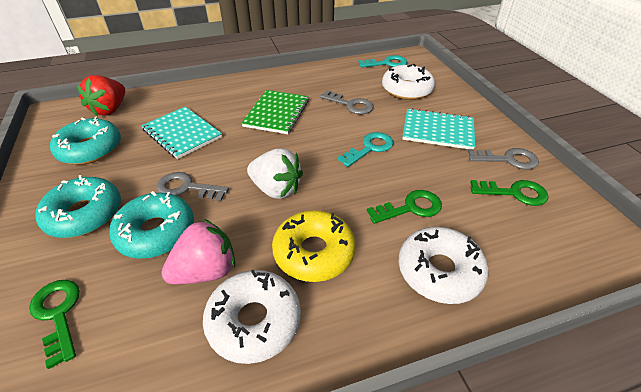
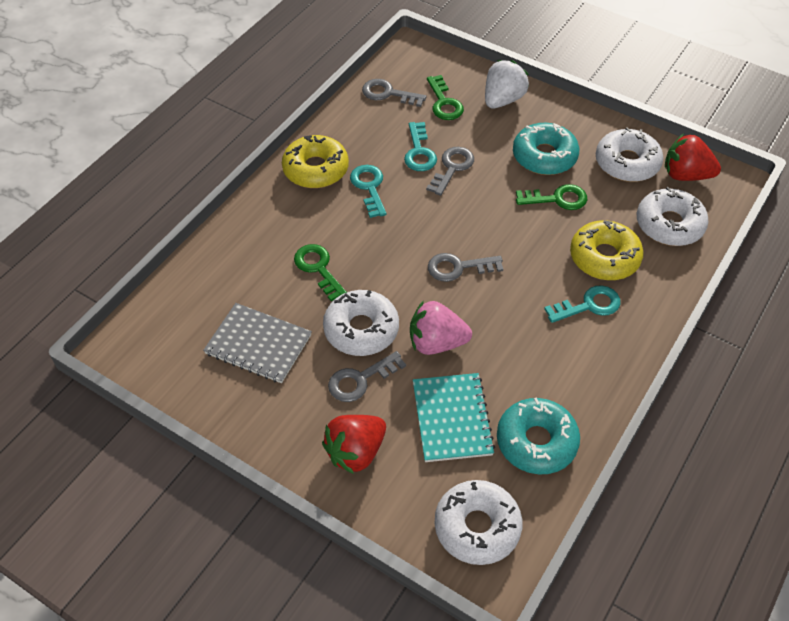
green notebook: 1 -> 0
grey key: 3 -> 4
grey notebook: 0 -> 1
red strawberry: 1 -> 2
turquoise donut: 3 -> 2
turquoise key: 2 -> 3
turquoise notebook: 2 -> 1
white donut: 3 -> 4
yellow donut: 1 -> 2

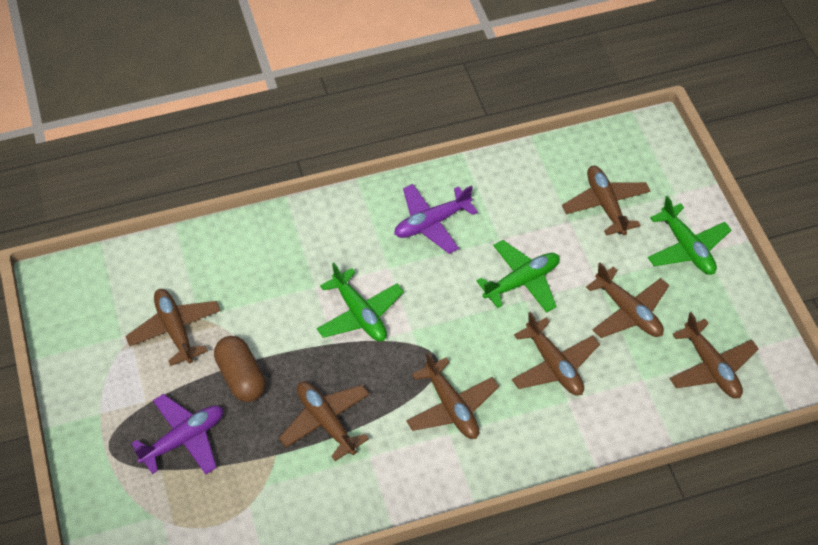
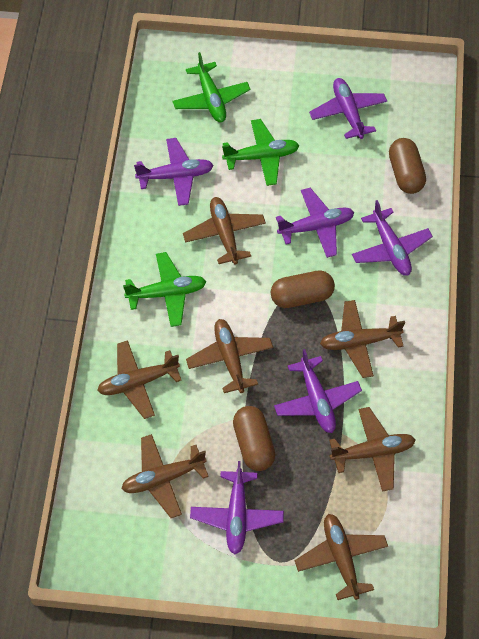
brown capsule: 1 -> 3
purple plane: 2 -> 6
________
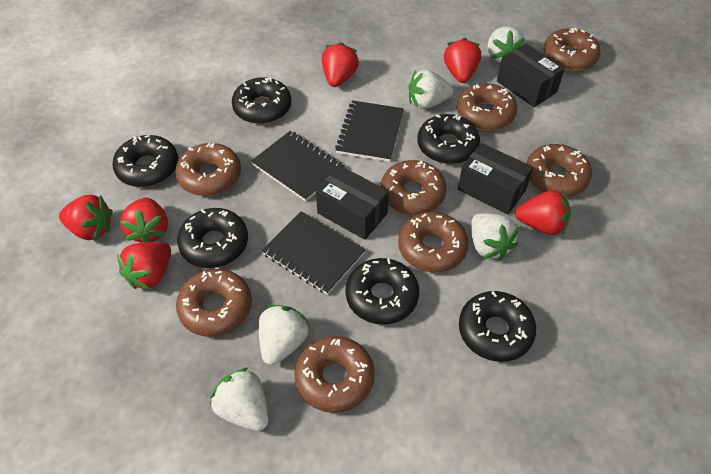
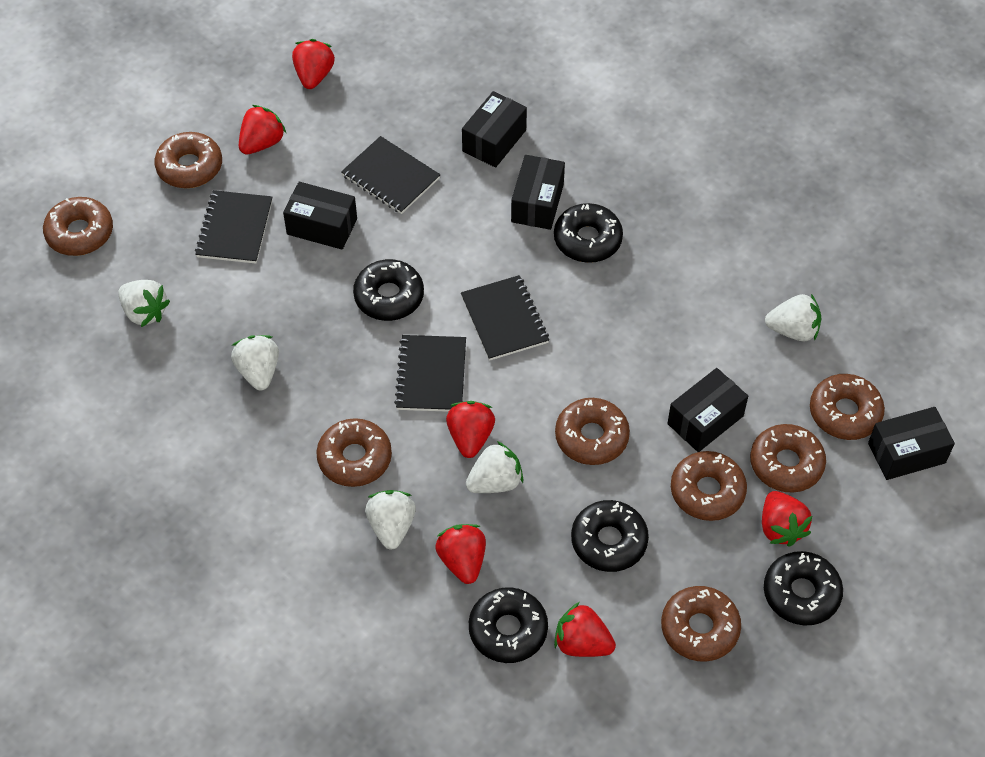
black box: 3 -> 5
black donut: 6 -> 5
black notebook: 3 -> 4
________
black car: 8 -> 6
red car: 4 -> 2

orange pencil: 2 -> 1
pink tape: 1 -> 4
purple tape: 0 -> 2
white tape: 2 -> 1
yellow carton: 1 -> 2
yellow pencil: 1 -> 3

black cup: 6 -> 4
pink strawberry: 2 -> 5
________
▸ WORK ORDER:
Would you print exactly, and only, the lines of the data above from the line with "yellow carton: 1 -> 2" through the line with "pink strawberry: 2 -> 5", inclusive?

▸ EXERCISE SOLUTION:
yellow carton: 1 -> 2
yellow pencil: 1 -> 3

black cup: 6 -> 4
pink strawberry: 2 -> 5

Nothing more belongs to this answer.